## Required work
Please give, word for word, the line containing "(884, 220) = (484, 107): orange" and every line that comes after it in the data below.

Object state change records
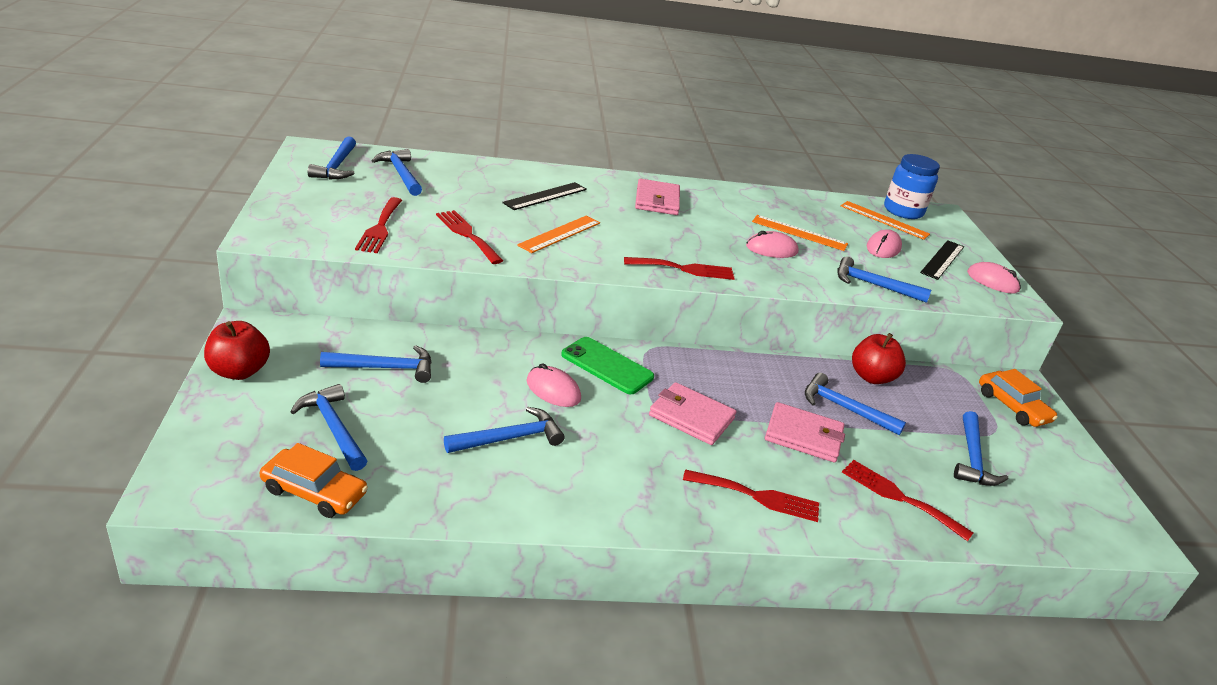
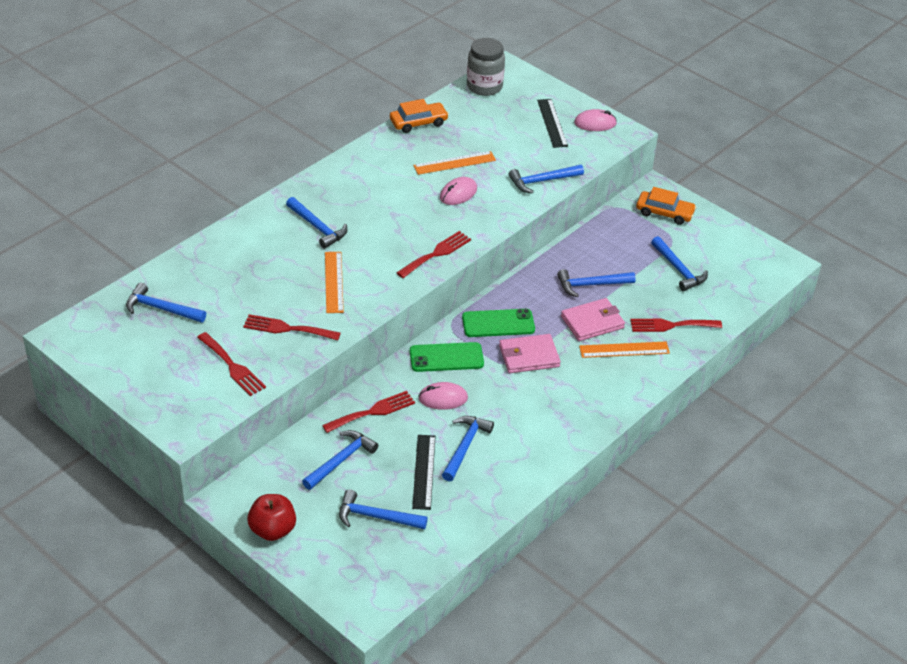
camera: 40 degrees left, 10 degrees up
(314, 492) = (425, 555): orange car -> orange car (418, 122)
(336, 166) = (111, 337): blue hammer -> blue hammer (317, 227)
(545, 196) = (275, 253): black ruler -> black ruler (424, 471)
(657, 200) = (342, 200): pink wallet -> none
(698, 375) = (498, 323): none -> green phone
(757, 496) = (613, 380): red fork -> red fork (373, 412)
(871, 377) = (580, 248): red apple -> none
(883, 248) = (512, 138): pink mouse -> none
(884, 220) = (484, 107): orange ruler -> orange ruler (624, 350)
(903, 211) = (484, 86): blue jar -> grey jar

## Response to the exercise
(884, 220) = (484, 107): orange ruler -> orange ruler (624, 350)
(903, 211) = (484, 86): blue jar -> grey jar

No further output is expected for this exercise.